## DIRECTIONS
Where the records appear below, transcribe them exactly, leaving none out.

## EXTRACTED RECORDS

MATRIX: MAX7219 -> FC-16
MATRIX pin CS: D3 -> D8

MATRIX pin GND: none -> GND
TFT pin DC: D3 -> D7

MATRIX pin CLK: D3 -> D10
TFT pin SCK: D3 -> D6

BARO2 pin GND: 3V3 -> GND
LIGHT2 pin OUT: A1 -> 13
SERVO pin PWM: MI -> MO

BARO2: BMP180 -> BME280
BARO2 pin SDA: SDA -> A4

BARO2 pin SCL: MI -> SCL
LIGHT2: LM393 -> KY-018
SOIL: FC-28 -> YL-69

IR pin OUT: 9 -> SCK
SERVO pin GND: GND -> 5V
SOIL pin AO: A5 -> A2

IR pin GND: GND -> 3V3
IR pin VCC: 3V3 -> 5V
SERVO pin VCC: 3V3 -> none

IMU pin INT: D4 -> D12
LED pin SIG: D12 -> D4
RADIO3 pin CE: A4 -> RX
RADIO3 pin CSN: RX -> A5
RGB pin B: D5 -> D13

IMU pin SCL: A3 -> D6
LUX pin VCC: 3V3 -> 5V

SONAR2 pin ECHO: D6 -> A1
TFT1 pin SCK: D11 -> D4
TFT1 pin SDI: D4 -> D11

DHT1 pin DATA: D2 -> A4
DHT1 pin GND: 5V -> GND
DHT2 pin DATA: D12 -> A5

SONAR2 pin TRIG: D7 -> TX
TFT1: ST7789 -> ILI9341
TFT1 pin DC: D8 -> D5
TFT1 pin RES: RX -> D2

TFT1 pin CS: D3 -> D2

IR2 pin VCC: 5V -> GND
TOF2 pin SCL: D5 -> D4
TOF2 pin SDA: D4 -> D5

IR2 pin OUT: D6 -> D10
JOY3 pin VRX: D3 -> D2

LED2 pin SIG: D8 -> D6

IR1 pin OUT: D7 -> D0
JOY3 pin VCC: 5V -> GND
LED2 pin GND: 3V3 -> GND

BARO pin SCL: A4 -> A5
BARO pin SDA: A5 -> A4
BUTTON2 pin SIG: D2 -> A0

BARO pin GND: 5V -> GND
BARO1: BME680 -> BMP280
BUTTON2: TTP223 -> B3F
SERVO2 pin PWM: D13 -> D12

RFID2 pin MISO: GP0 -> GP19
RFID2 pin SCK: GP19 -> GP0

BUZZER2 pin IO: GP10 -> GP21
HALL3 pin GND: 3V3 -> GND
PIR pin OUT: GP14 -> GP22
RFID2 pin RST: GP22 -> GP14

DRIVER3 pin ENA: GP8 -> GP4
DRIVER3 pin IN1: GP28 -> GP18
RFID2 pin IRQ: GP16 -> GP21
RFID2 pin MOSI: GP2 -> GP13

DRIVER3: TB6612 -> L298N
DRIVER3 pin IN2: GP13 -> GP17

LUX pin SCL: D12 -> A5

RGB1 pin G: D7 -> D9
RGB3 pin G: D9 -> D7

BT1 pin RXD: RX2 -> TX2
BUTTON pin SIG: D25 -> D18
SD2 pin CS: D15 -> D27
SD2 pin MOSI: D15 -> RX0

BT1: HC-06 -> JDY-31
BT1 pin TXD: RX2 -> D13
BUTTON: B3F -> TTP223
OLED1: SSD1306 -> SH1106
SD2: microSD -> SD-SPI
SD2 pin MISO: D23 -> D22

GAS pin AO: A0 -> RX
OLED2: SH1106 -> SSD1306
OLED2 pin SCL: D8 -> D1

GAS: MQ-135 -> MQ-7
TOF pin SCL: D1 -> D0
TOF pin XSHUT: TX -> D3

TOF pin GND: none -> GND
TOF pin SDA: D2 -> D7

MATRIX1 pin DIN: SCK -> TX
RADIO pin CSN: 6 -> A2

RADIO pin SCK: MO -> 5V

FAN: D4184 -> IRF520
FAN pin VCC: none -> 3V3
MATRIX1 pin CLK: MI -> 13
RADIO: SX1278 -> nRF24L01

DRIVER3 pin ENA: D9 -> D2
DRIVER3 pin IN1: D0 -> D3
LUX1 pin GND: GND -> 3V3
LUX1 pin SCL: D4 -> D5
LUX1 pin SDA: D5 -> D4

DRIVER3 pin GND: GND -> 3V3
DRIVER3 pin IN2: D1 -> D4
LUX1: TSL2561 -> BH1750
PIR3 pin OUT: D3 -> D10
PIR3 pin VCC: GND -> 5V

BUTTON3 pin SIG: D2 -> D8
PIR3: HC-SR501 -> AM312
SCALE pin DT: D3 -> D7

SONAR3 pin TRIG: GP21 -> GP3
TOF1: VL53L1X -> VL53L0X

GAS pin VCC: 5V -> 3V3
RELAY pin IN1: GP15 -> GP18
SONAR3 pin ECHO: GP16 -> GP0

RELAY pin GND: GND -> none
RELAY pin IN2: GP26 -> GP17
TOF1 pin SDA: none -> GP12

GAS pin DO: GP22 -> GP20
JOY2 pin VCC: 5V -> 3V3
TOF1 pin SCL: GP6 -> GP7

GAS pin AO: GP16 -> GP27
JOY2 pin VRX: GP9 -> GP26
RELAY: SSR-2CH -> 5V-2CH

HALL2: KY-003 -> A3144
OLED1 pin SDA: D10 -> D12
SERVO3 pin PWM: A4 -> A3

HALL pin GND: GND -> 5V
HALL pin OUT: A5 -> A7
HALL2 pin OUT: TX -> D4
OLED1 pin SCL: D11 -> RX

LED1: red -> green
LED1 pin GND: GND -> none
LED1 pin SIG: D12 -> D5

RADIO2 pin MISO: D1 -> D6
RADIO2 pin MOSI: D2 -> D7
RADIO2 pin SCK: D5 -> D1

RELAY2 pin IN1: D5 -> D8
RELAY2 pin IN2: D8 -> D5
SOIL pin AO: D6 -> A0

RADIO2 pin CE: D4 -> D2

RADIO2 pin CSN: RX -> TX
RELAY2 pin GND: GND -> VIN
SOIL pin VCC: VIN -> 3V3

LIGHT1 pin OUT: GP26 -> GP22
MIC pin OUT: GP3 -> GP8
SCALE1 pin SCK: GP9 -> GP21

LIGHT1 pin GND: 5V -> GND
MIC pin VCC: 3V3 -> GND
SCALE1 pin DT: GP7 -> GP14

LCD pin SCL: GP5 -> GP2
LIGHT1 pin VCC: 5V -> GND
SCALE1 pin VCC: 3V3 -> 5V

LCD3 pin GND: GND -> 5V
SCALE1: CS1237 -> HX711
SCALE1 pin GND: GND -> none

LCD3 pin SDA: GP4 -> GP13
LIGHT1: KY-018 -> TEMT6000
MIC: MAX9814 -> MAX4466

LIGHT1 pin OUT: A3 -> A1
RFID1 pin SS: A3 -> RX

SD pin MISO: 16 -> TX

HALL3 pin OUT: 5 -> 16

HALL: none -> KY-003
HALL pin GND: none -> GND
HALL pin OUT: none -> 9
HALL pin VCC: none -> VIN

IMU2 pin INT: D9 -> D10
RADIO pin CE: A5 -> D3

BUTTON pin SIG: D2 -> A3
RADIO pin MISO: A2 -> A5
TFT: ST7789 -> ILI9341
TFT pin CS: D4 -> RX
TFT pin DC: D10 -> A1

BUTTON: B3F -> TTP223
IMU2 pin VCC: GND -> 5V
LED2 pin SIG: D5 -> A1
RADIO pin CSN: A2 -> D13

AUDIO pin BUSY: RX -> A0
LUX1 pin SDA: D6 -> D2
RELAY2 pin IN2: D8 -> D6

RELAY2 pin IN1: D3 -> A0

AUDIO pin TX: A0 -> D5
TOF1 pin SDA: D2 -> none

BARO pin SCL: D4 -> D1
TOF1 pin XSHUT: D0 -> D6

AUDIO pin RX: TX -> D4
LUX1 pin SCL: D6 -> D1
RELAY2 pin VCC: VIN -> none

## ANSWER SPACE
MATRIX: MAX7219 -> FC-16
MATRIX pin CS: D3 -> D8

MATRIX pin GND: none -> GND
TFT pin DC: D3 -> D7

MATRIX pin CLK: D3 -> D10
TFT pin SCK: D3 -> D6

BARO2 pin GND: 3V3 -> GND
LIGHT2 pin OUT: A1 -> 13
SERVO pin PWM: MI -> MO

BARO2: BMP180 -> BME280
BARO2 pin SDA: SDA -> A4

BARO2 pin SCL: MI -> SCL
LIGHT2: LM393 -> KY-018
SOIL: FC-28 -> YL-69

IR pin OUT: 9 -> SCK
SERVO pin GND: GND -> 5V
SOIL pin AO: A5 -> A2

IR pin GND: GND -> 3V3
IR pin VCC: 3V3 -> 5V
SERVO pin VCC: 3V3 -> none

IMU pin INT: D4 -> D12
LED pin SIG: D12 -> D4
RADIO3 pin CE: A4 -> RX
RADIO3 pin CSN: RX -> A5
RGB pin B: D5 -> D13

IMU pin SCL: A3 -> D6
LUX pin VCC: 3V3 -> 5V

SONAR2 pin ECHO: D6 -> A1
TFT1 pin SCK: D11 -> D4
TFT1 pin SDI: D4 -> D11

DHT1 pin DATA: D2 -> A4
DHT1 pin GND: 5V -> GND
DHT2 pin DATA: D12 -> A5

SONAR2 pin TRIG: D7 -> TX
TFT1: ST7789 -> ILI9341
TFT1 pin DC: D8 -> D5
TFT1 pin RES: RX -> D2

TFT1 pin CS: D3 -> D2

IR2 pin VCC: 5V -> GND
TOF2 pin SCL: D5 -> D4
TOF2 pin SDA: D4 -> D5

IR2 pin OUT: D6 -> D10
JOY3 pin VRX: D3 -> D2

LED2 pin SIG: D8 -> D6

IR1 pin OUT: D7 -> D0
JOY3 pin VCC: 5V -> GND
LED2 pin GND: 3V3 -> GND

BARO pin SCL: A4 -> A5
BARO pin SDA: A5 -> A4
BUTTON2 pin SIG: D2 -> A0

BARO pin GND: 5V -> GND
BARO1: BME680 -> BMP280
BUTTON2: TTP223 -> B3F
SERVO2 pin PWM: D13 -> D12

RFID2 pin MISO: GP0 -> GP19
RFID2 pin SCK: GP19 -> GP0

BUZZER2 pin IO: GP10 -> GP21
HALL3 pin GND: 3V3 -> GND
PIR pin OUT: GP14 -> GP22
RFID2 pin RST: GP22 -> GP14

DRIVER3 pin ENA: GP8 -> GP4
DRIVER3 pin IN1: GP28 -> GP18
RFID2 pin IRQ: GP16 -> GP21
RFID2 pin MOSI: GP2 -> GP13

DRIVER3: TB6612 -> L298N
DRIVER3 pin IN2: GP13 -> GP17

LUX pin SCL: D12 -> A5

RGB1 pin G: D7 -> D9
RGB3 pin G: D9 -> D7

BT1 pin RXD: RX2 -> TX2
BUTTON pin SIG: D25 -> D18
SD2 pin CS: D15 -> D27
SD2 pin MOSI: D15 -> RX0

BT1: HC-06 -> JDY-31
BT1 pin TXD: RX2 -> D13
BUTTON: B3F -> TTP223
OLED1: SSD1306 -> SH1106
SD2: microSD -> SD-SPI
SD2 pin MISO: D23 -> D22

GAS pin AO: A0 -> RX
OLED2: SH1106 -> SSD1306
OLED2 pin SCL: D8 -> D1

GAS: MQ-135 -> MQ-7
TOF pin SCL: D1 -> D0
TOF pin XSHUT: TX -> D3

TOF pin GND: none -> GND
TOF pin SDA: D2 -> D7

MATRIX1 pin DIN: SCK -> TX
RADIO pin CSN: 6 -> A2

RADIO pin SCK: MO -> 5V

FAN: D4184 -> IRF520
FAN pin VCC: none -> 3V3
MATRIX1 pin CLK: MI -> 13
RADIO: SX1278 -> nRF24L01

DRIVER3 pin ENA: D9 -> D2
DRIVER3 pin IN1: D0 -> D3
LUX1 pin GND: GND -> 3V3
LUX1 pin SCL: D4 -> D5
LUX1 pin SDA: D5 -> D4

DRIVER3 pin GND: GND -> 3V3
DRIVER3 pin IN2: D1 -> D4
LUX1: TSL2561 -> BH1750
PIR3 pin OUT: D3 -> D10
PIR3 pin VCC: GND -> 5V

BUTTON3 pin SIG: D2 -> D8
PIR3: HC-SR501 -> AM312
SCALE pin DT: D3 -> D7

SONAR3 pin TRIG: GP21 -> GP3
TOF1: VL53L1X -> VL53L0X

GAS pin VCC: 5V -> 3V3
RELAY pin IN1: GP15 -> GP18
SONAR3 pin ECHO: GP16 -> GP0

RELAY pin GND: GND -> none
RELAY pin IN2: GP26 -> GP17
TOF1 pin SDA: none -> GP12

GAS pin DO: GP22 -> GP20
JOY2 pin VCC: 5V -> 3V3
TOF1 pin SCL: GP6 -> GP7

GAS pin AO: GP16 -> GP27
JOY2 pin VRX: GP9 -> GP26
RELAY: SSR-2CH -> 5V-2CH

HALL2: KY-003 -> A3144
OLED1 pin SDA: D10 -> D12
SERVO3 pin PWM: A4 -> A3

HALL pin GND: GND -> 5V
HALL pin OUT: A5 -> A7
HALL2 pin OUT: TX -> D4
OLED1 pin SCL: D11 -> RX

LED1: red -> green
LED1 pin GND: GND -> none
LED1 pin SIG: D12 -> D5

RADIO2 pin MISO: D1 -> D6
RADIO2 pin MOSI: D2 -> D7
RADIO2 pin SCK: D5 -> D1

RELAY2 pin IN1: D5 -> D8
RELAY2 pin IN2: D8 -> D5
SOIL pin AO: D6 -> A0

RADIO2 pin CE: D4 -> D2

RADIO2 pin CSN: RX -> TX
RELAY2 pin GND: GND -> VIN
SOIL pin VCC: VIN -> 3V3

LIGHT1 pin OUT: GP26 -> GP22
MIC pin OUT: GP3 -> GP8
SCALE1 pin SCK: GP9 -> GP21

LIGHT1 pin GND: 5V -> GND
MIC pin VCC: 3V3 -> GND
SCALE1 pin DT: GP7 -> GP14

LCD pin SCL: GP5 -> GP2
LIGHT1 pin VCC: 5V -> GND
SCALE1 pin VCC: 3V3 -> 5V

LCD3 pin GND: GND -> 5V
SCALE1: CS1237 -> HX711
SCALE1 pin GND: GND -> none

LCD3 pin SDA: GP4 -> GP13
LIGHT1: KY-018 -> TEMT6000
MIC: MAX9814 -> MAX4466

LIGHT1 pin OUT: A3 -> A1
RFID1 pin SS: A3 -> RX

SD pin MISO: 16 -> TX

HALL3 pin OUT: 5 -> 16

HALL: none -> KY-003
HALL pin GND: none -> GND
HALL pin OUT: none -> 9
HALL pin VCC: none -> VIN

IMU2 pin INT: D9 -> D10
RADIO pin CE: A5 -> D3

BUTTON pin SIG: D2 -> A3
RADIO pin MISO: A2 -> A5
TFT: ST7789 -> ILI9341
TFT pin CS: D4 -> RX
TFT pin DC: D10 -> A1

BUTTON: B3F -> TTP223
IMU2 pin VCC: GND -> 5V
LED2 pin SIG: D5 -> A1
RADIO pin CSN: A2 -> D13

AUDIO pin BUSY: RX -> A0
LUX1 pin SDA: D6 -> D2
RELAY2 pin IN2: D8 -> D6

RELAY2 pin IN1: D3 -> A0

AUDIO pin TX: A0 -> D5
TOF1 pin SDA: D2 -> none

BARO pin SCL: D4 -> D1
TOF1 pin XSHUT: D0 -> D6

AUDIO pin RX: TX -> D4
LUX1 pin SCL: D6 -> D1
RELAY2 pin VCC: VIN -> none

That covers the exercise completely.